## Data lines:
====

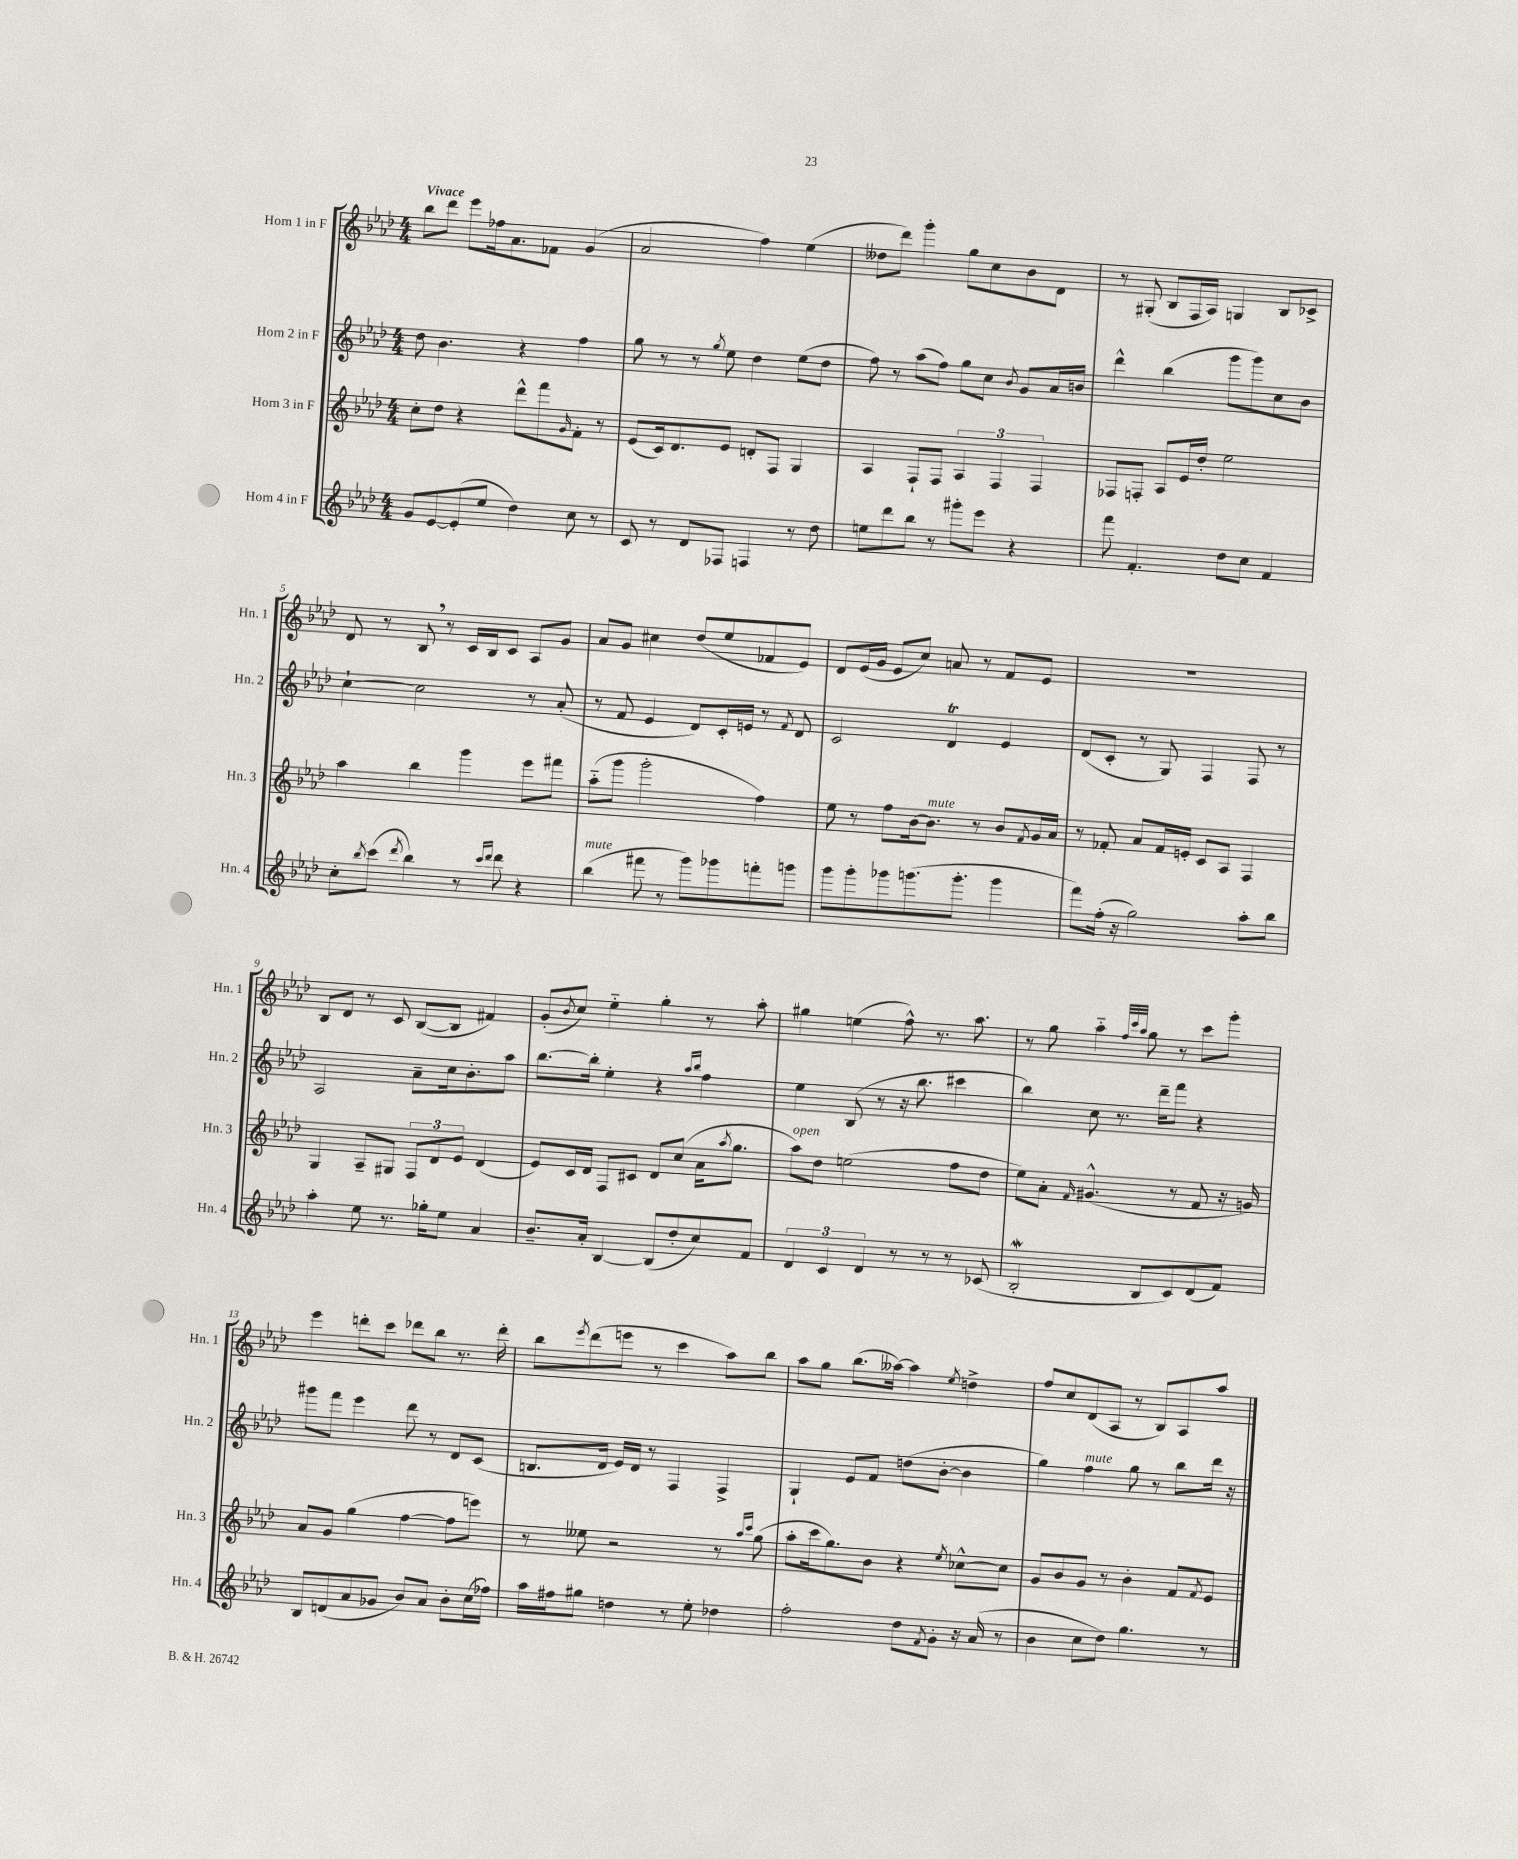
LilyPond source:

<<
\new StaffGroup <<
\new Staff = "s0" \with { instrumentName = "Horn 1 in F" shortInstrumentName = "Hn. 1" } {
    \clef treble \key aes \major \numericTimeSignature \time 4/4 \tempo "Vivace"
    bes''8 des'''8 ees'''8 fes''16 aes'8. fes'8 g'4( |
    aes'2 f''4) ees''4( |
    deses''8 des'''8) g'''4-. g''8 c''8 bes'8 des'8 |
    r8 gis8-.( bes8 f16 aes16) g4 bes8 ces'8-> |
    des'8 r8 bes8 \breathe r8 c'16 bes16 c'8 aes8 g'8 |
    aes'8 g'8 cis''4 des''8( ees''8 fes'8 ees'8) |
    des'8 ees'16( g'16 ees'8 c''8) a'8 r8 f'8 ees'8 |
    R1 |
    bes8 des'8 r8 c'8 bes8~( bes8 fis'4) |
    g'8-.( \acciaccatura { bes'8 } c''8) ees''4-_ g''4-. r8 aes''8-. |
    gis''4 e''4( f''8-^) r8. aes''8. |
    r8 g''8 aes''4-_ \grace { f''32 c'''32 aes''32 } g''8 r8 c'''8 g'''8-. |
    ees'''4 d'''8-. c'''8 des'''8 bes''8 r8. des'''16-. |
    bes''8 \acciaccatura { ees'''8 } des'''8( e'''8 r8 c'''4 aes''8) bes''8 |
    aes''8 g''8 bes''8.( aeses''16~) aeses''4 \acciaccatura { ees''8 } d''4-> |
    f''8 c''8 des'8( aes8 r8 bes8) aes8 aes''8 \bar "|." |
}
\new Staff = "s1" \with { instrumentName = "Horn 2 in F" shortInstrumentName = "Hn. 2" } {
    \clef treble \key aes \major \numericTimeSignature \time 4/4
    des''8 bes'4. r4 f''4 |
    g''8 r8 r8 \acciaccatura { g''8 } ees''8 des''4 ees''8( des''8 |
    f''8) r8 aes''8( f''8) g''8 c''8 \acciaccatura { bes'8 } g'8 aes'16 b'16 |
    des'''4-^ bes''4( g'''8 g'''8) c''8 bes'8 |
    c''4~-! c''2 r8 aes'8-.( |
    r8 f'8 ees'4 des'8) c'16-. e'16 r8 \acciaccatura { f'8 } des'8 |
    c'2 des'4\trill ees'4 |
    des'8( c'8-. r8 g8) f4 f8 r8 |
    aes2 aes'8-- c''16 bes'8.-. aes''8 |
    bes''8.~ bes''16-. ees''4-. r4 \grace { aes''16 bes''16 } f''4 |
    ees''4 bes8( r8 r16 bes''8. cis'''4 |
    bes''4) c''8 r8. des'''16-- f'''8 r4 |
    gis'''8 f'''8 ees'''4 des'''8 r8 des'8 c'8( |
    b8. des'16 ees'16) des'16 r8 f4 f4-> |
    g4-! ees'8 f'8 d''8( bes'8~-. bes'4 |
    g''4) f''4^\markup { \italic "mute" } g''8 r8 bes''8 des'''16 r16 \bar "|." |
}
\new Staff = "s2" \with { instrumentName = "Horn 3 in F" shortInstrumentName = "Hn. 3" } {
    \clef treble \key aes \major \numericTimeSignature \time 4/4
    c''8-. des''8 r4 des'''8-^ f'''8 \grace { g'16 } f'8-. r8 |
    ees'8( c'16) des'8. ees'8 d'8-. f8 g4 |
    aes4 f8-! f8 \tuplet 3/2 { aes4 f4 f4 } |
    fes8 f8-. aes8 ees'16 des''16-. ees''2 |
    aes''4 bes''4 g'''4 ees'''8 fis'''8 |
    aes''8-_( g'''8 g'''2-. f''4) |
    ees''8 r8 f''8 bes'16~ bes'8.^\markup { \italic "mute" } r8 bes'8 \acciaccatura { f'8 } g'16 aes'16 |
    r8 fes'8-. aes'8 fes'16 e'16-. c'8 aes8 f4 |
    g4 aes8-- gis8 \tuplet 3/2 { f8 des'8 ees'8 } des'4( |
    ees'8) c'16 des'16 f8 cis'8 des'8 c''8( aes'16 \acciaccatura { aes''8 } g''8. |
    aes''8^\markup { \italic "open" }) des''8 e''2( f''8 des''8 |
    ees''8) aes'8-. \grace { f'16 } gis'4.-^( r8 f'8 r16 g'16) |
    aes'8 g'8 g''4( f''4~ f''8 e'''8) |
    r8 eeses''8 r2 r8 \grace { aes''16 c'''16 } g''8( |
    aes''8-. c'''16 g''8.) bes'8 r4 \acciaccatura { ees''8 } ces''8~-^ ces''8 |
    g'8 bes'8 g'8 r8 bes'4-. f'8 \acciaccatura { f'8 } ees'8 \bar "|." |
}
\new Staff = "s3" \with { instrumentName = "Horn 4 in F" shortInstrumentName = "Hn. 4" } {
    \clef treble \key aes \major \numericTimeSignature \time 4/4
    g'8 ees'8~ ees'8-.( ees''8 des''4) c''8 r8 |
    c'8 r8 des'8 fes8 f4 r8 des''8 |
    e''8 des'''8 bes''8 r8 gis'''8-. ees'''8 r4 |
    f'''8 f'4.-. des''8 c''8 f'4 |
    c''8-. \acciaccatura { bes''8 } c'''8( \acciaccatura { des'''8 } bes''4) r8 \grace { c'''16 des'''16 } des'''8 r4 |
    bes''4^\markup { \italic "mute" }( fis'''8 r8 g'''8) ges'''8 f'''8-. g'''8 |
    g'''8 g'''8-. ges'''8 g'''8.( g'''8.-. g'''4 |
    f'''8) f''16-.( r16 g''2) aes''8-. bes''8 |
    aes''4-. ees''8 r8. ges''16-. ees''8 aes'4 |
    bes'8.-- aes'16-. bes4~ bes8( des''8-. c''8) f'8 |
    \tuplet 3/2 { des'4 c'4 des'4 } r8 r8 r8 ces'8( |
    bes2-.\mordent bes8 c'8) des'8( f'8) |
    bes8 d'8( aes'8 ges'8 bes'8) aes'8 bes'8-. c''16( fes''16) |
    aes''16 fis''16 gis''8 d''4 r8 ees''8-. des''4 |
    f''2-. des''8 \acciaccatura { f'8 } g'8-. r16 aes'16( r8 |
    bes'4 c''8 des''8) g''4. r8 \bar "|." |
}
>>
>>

====

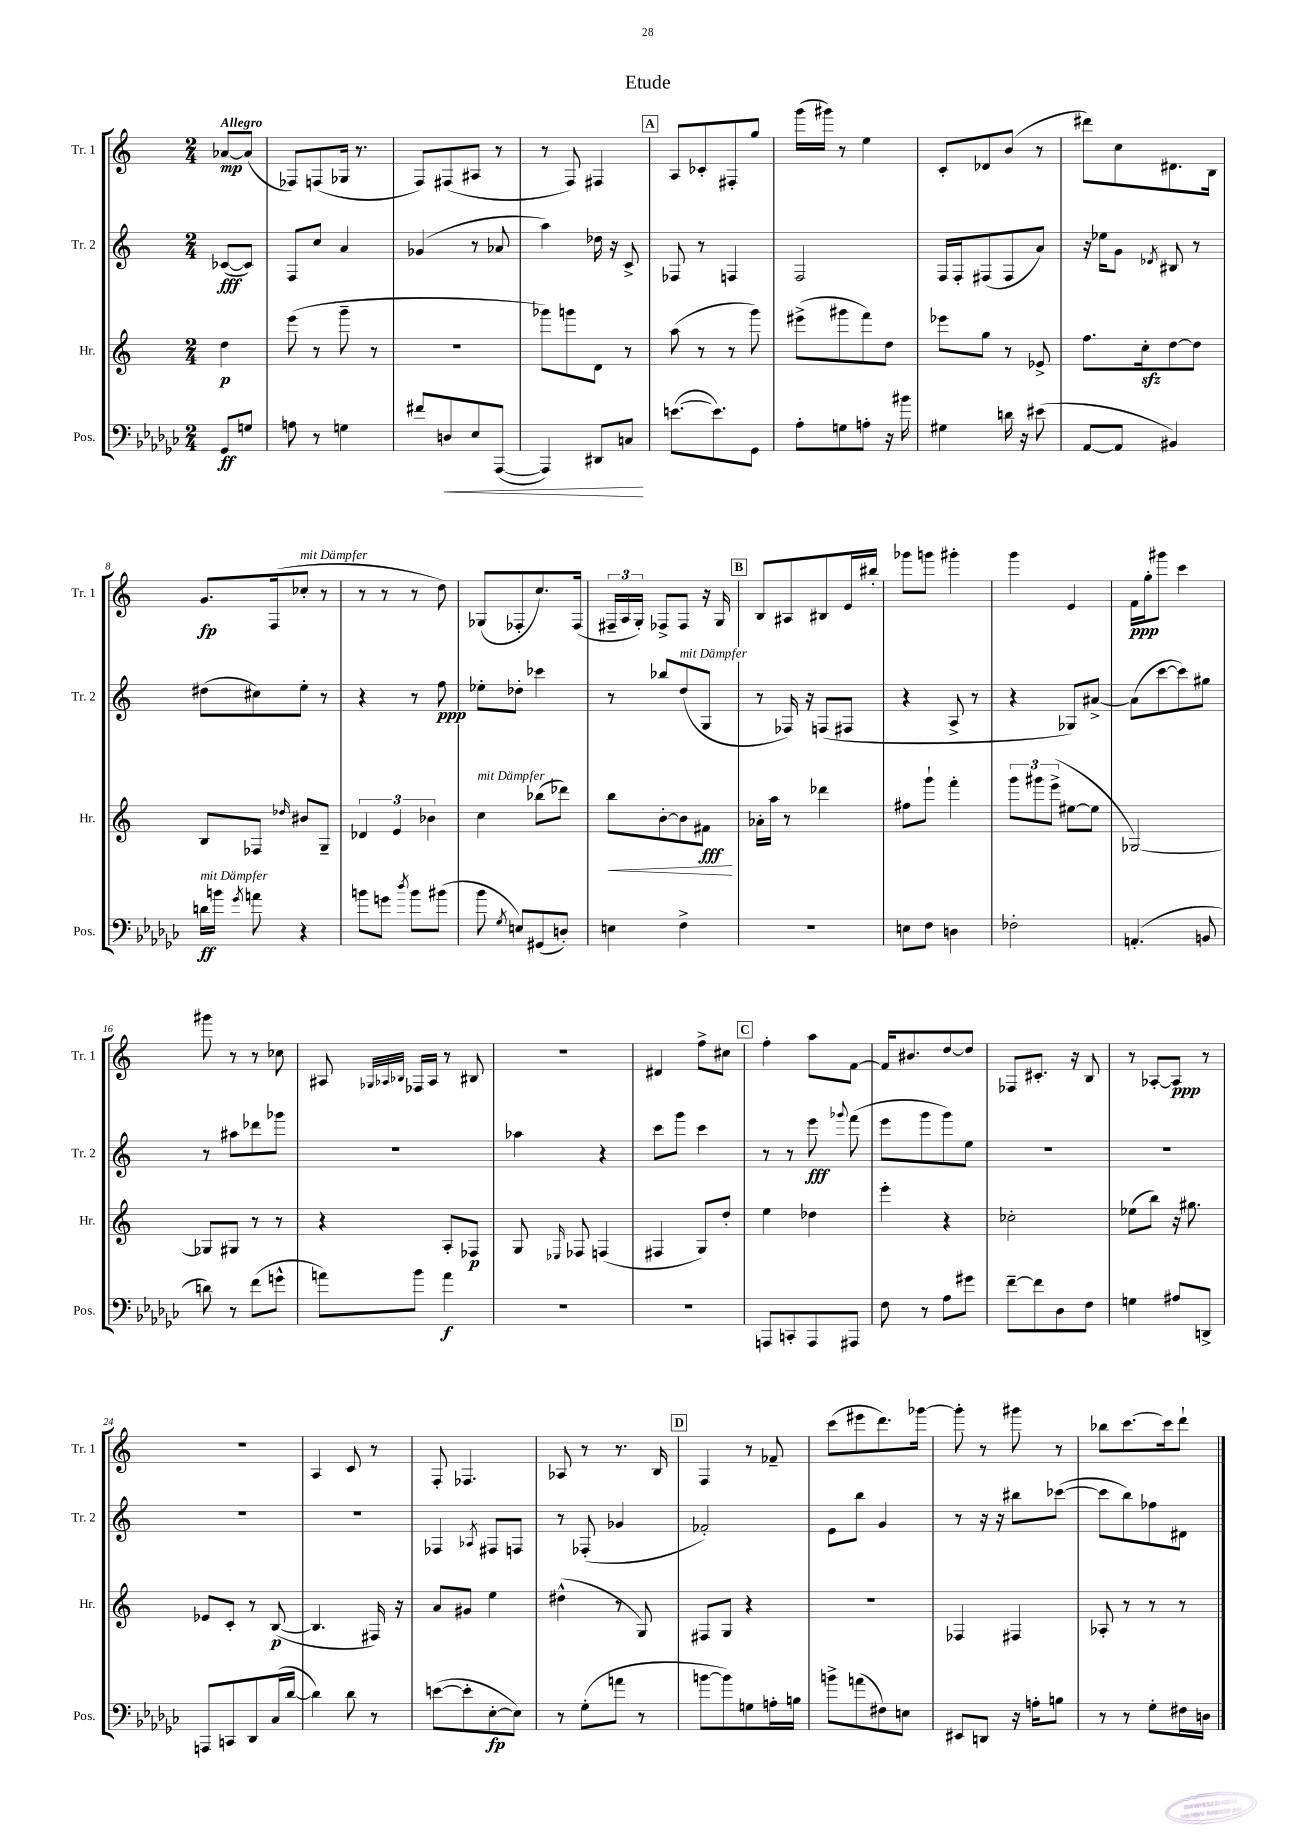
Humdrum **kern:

====

## To do:
Please state how many of the lines above contain the string "Horn", with case counting, and reply with the number alone.

## Output:
4